→ **Records**:
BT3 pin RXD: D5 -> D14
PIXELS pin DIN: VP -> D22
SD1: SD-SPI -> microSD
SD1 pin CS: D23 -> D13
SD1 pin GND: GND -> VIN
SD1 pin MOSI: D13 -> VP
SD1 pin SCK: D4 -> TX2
---
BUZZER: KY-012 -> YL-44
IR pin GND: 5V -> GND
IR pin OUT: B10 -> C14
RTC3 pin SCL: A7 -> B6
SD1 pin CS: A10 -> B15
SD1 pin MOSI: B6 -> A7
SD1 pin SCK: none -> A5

→ **Task statement**: Reproducing the whole listing above is not the task. Copy exactly only the lines from the one with "SD1: SD-SPI -> microSD" to the one with "SD1 pin SCK: D4 -> TX2", both kept.

→ **Solved exercise**:
SD1: SD-SPI -> microSD
SD1 pin CS: D23 -> D13
SD1 pin GND: GND -> VIN
SD1 pin MOSI: D13 -> VP
SD1 pin SCK: D4 -> TX2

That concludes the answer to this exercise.